> _TASK_
Across the listing below, state how many lines hold the string "none"; write nothing but that number.

· · · · · · ·

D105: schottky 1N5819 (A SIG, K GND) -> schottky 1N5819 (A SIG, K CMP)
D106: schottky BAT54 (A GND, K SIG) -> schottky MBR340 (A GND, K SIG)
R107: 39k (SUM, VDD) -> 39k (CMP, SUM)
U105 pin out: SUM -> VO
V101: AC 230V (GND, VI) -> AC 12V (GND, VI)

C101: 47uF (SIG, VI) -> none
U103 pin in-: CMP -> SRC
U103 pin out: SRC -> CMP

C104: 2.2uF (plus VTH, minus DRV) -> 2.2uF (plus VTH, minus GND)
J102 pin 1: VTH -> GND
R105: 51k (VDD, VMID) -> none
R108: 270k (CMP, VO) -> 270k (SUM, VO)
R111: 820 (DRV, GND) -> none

· · · · · · ·

> _SOLUTION BELOW_
3